SOURCE MATERIAL.
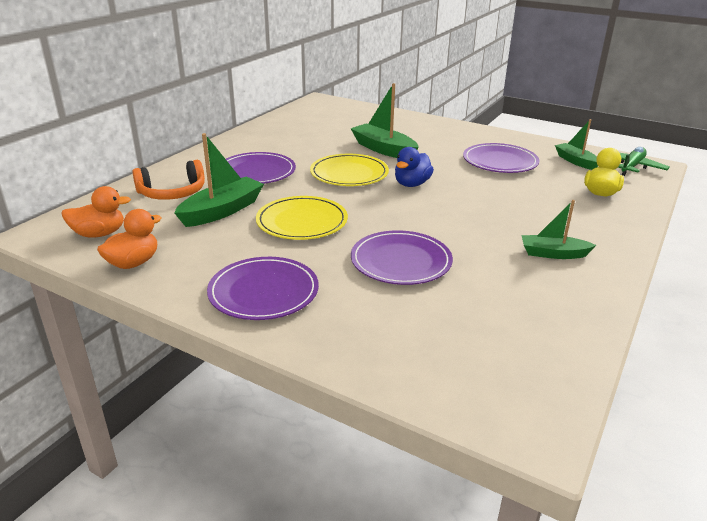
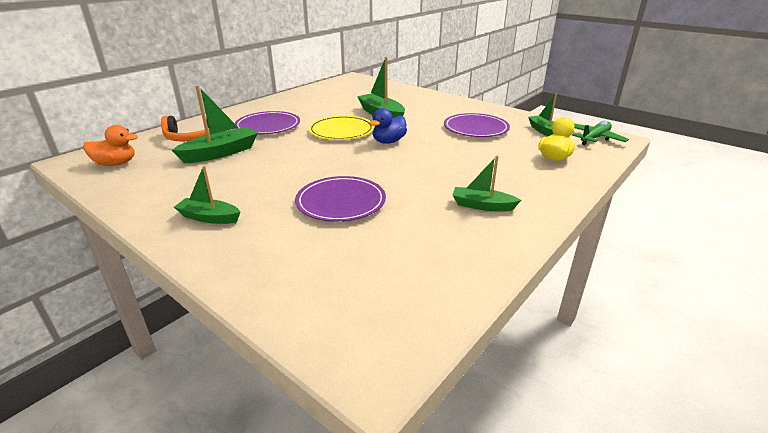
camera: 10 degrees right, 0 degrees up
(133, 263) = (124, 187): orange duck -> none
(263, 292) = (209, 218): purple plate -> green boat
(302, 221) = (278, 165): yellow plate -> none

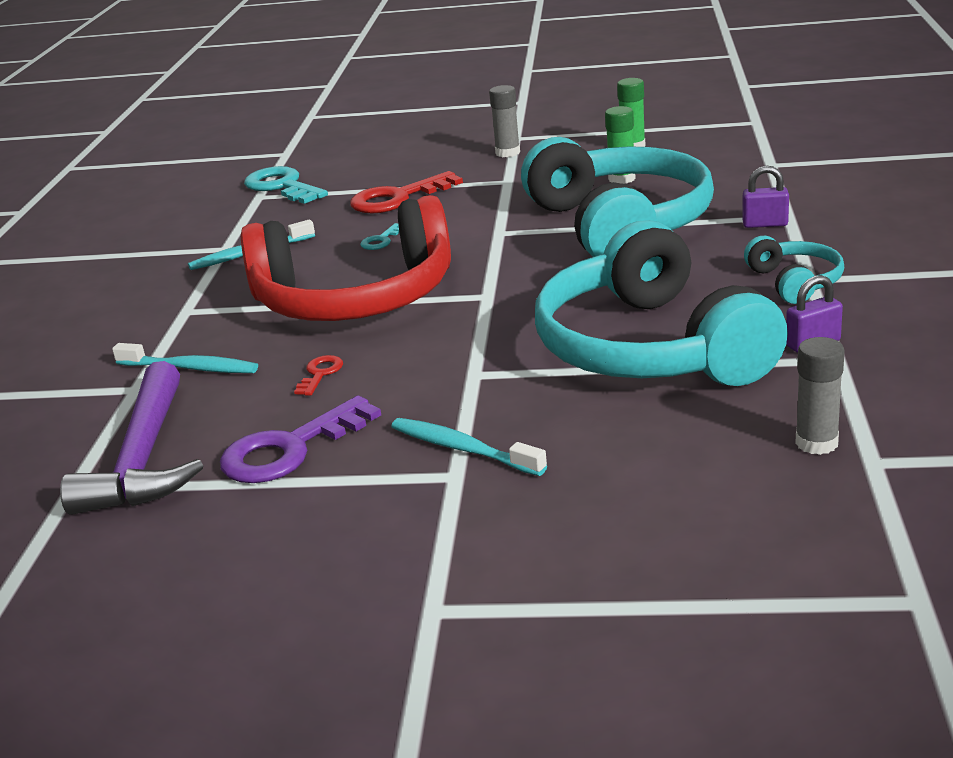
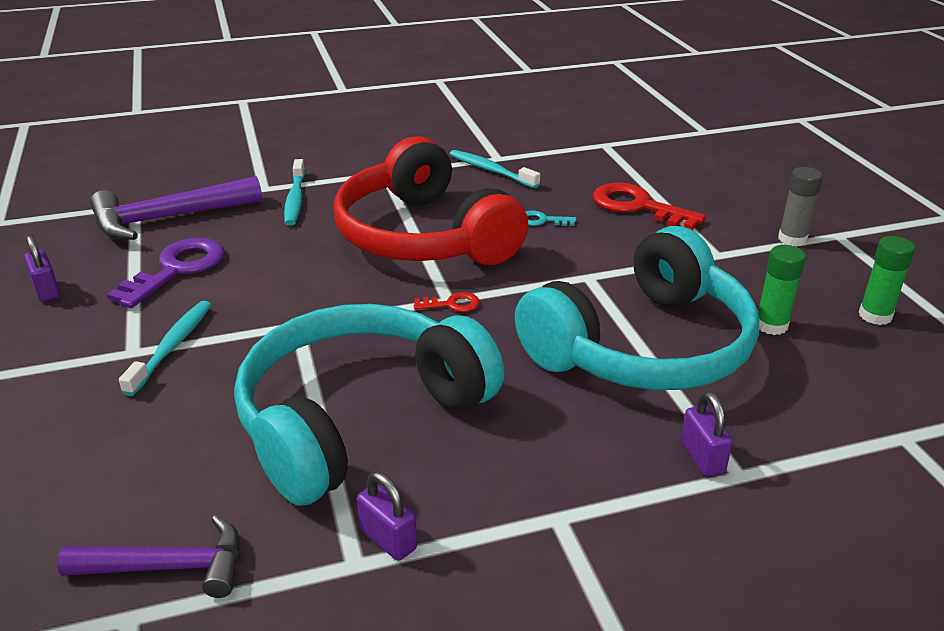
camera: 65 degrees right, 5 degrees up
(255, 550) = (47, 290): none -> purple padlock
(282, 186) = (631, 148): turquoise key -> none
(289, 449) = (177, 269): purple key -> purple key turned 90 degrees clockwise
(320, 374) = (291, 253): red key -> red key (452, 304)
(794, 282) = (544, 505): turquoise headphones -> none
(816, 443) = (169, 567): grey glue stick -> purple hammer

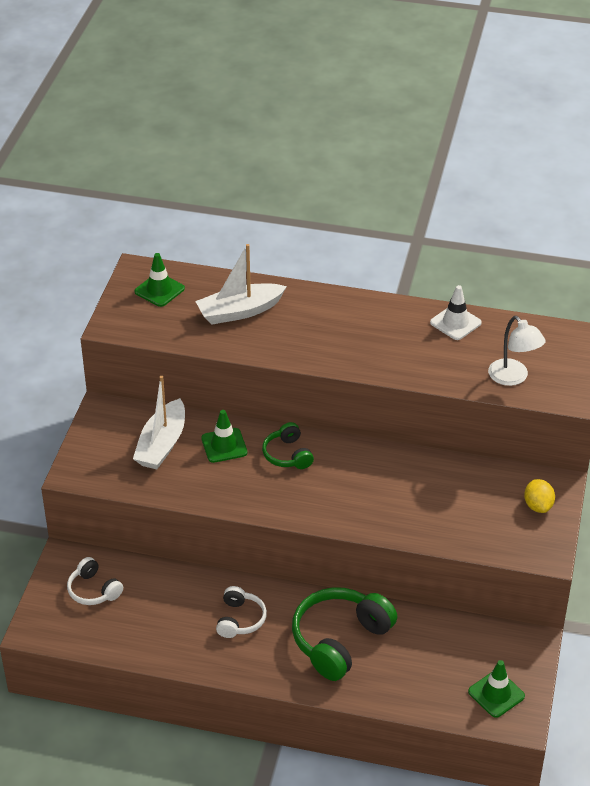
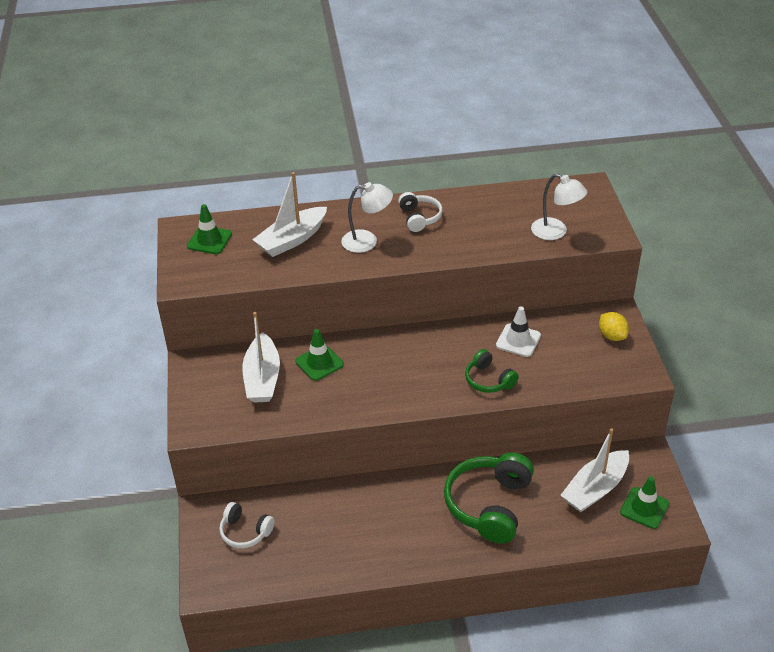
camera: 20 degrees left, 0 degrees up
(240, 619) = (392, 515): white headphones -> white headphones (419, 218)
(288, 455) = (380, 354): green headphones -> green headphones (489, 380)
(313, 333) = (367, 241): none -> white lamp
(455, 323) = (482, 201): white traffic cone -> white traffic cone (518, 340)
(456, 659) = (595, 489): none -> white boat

YOUR TASK. Each line from the one with "(455, 323) = (482, 201): white" through the end of the entries above must be set down exactly, both end lines included, and no other line may appear.

YOUR RESPONSE.
(455, 323) = (482, 201): white traffic cone -> white traffic cone (518, 340)
(456, 659) = (595, 489): none -> white boat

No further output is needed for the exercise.